> **Description of the task**
Lines containing the word "boat" are to be copied from the data below.

Material provided section start

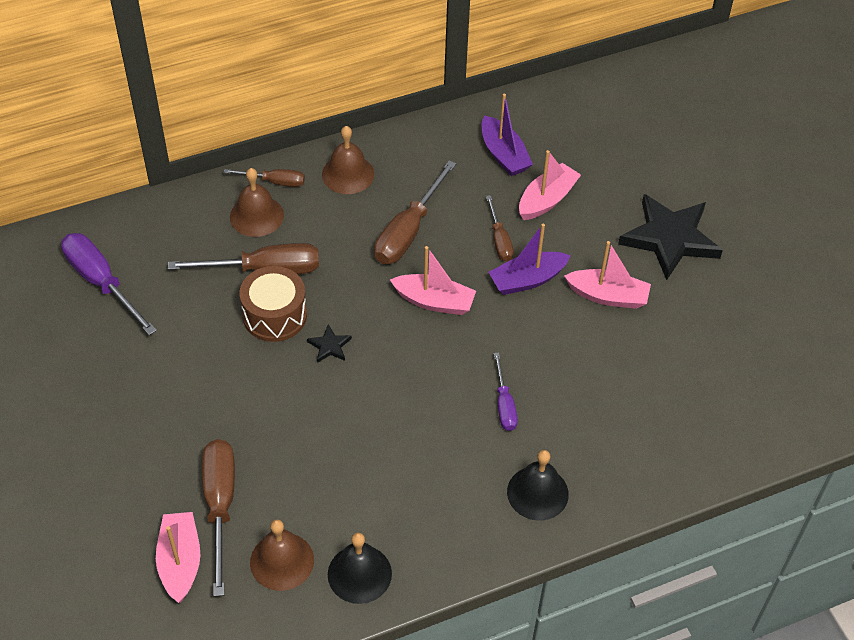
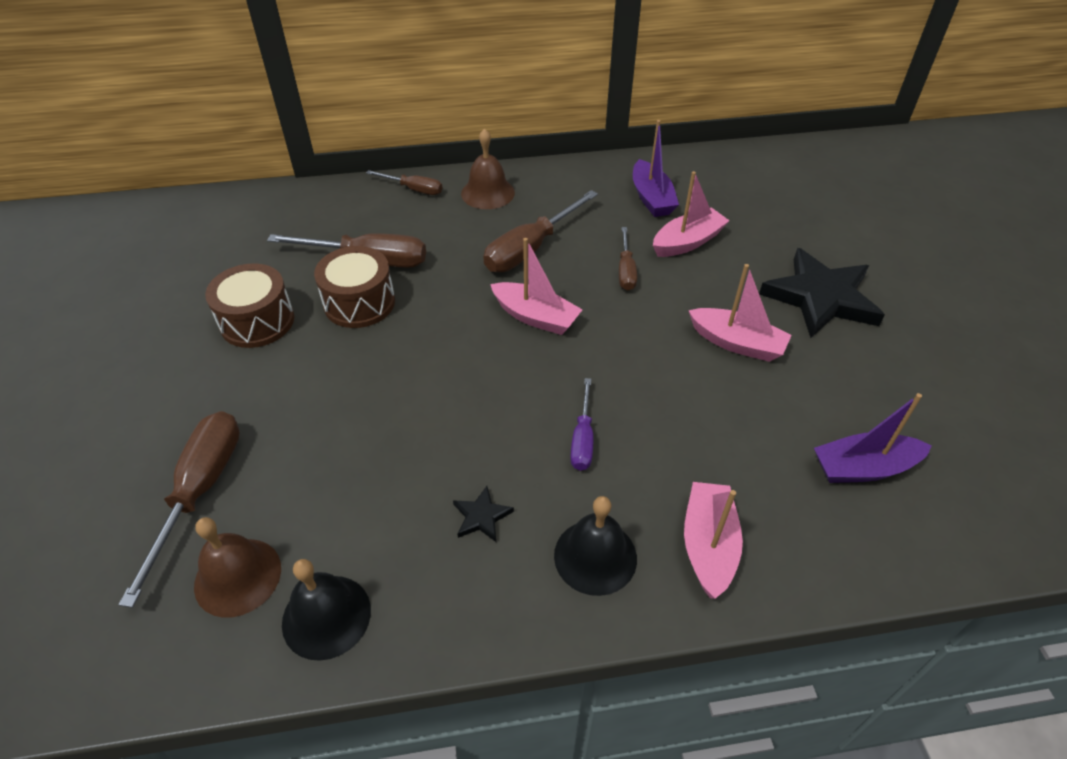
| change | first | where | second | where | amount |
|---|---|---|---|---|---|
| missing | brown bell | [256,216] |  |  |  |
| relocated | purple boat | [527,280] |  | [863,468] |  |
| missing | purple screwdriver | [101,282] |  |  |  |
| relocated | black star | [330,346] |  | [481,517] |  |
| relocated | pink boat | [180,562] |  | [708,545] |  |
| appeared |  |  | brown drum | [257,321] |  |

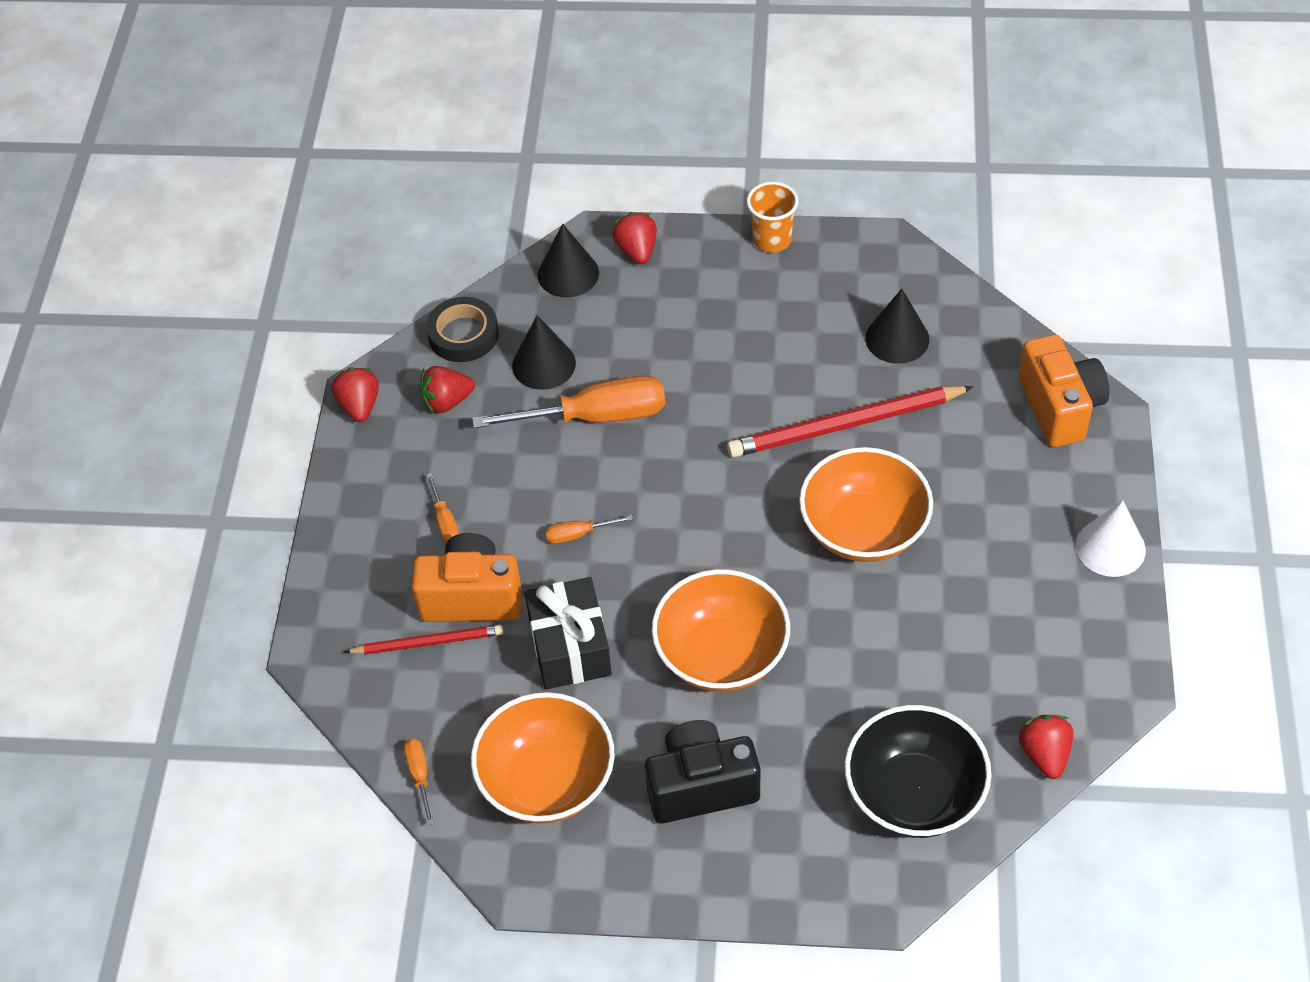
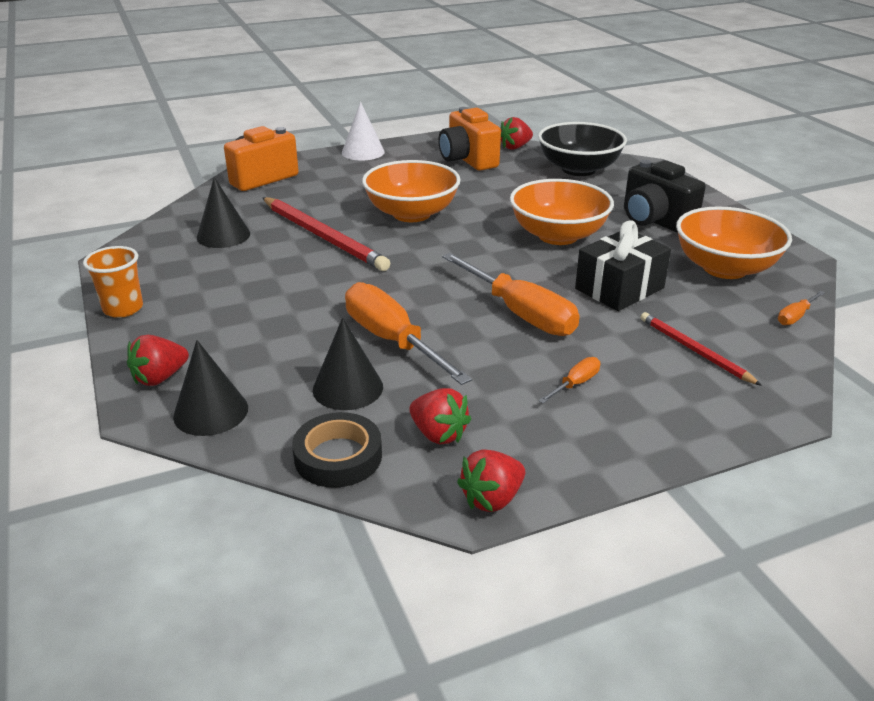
| change | first | where | second | where | amount |
|---|---|---|---|---|---|
| size | orange screwdriver | [578,534] |  | [520,313] | x2.26 |
| relocated | orange camera | [471,597] |  | [467,160] |  |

Material provided section end

> **Written response**
| relocated | purple boat | [527,280] |  | [863,468] |  |
| relocated | pink boat | [180,562] |  | [708,545] |  |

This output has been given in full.